Start of DATASET EXCERPTS
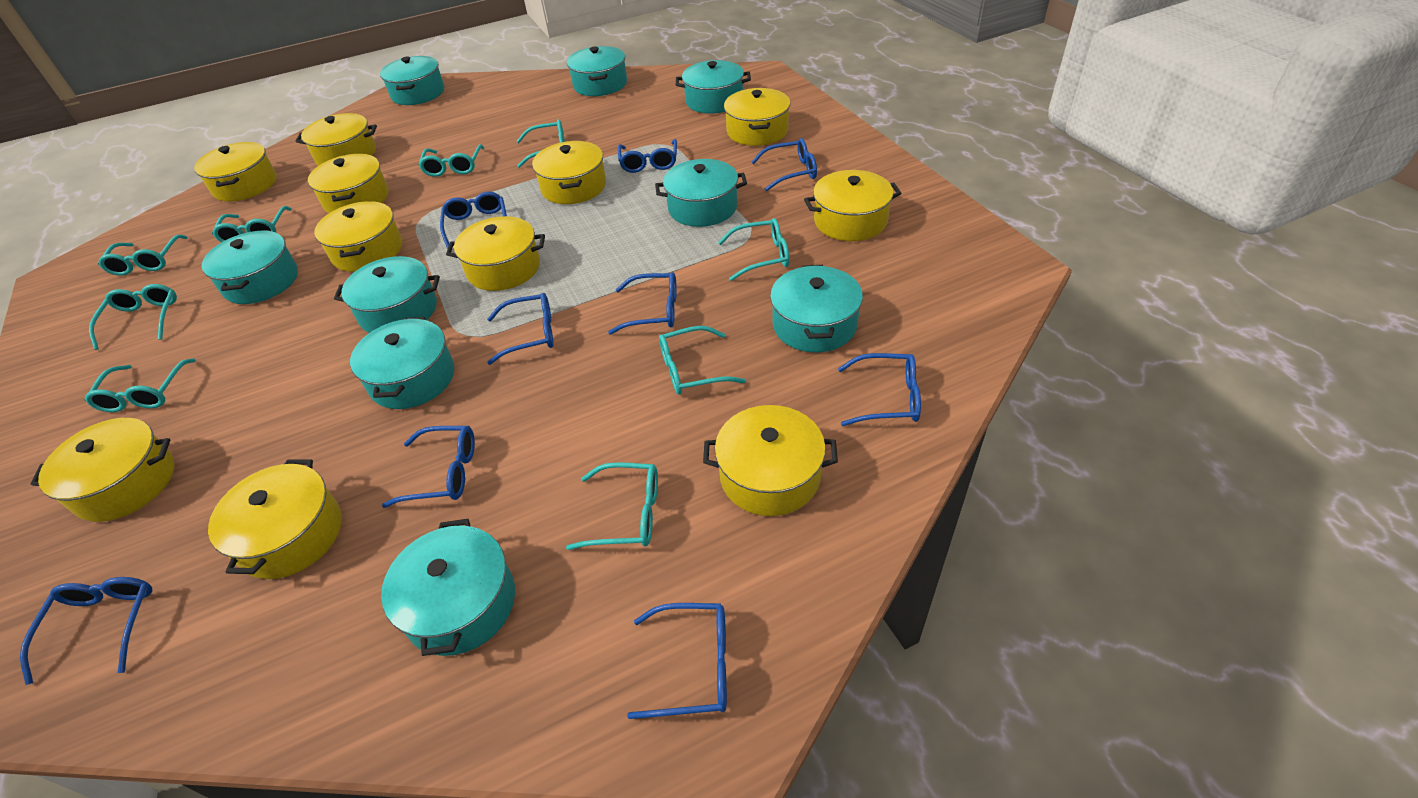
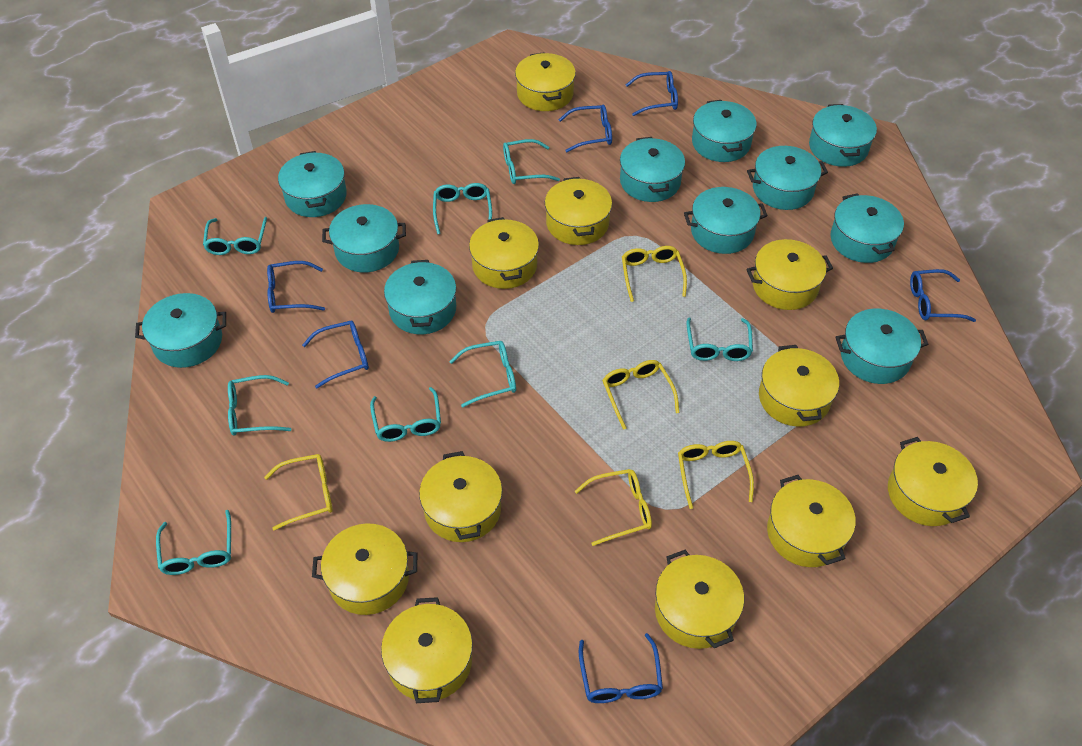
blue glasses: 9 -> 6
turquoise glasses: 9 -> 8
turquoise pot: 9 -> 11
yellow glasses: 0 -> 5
End of DATASET EXCERPTS
Start of DATASET EXCERPTS
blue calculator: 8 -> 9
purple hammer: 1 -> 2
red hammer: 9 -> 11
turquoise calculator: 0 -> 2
End of DATASET EXCERPTS
Start of DATASET EXCERPTS
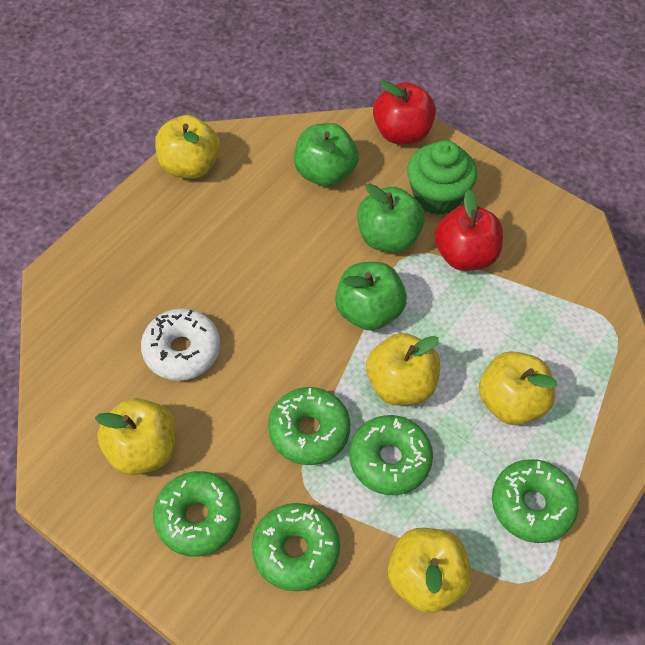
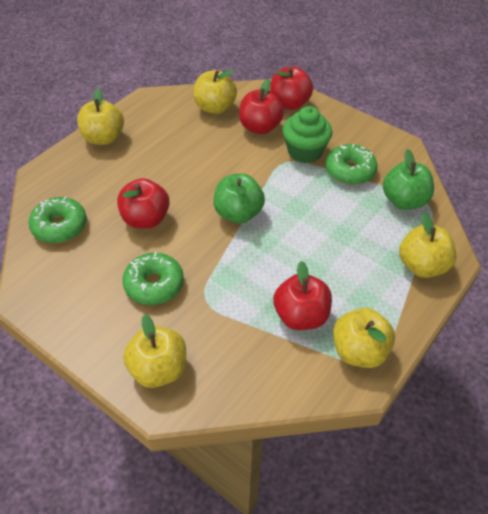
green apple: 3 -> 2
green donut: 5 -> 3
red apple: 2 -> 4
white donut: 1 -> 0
End of DATASET EXCERPTS
* [ASSIGNMENT]
Begin at the line above that has "blue glasses: 9 -> 6" and stop after the line that has "yellow glasses: 0 -> 5", copying each line exactly and adding nothing else.

* [ANSWER TO THE EXERCISE]
blue glasses: 9 -> 6
turquoise glasses: 9 -> 8
turquoise pot: 9 -> 11
yellow glasses: 0 -> 5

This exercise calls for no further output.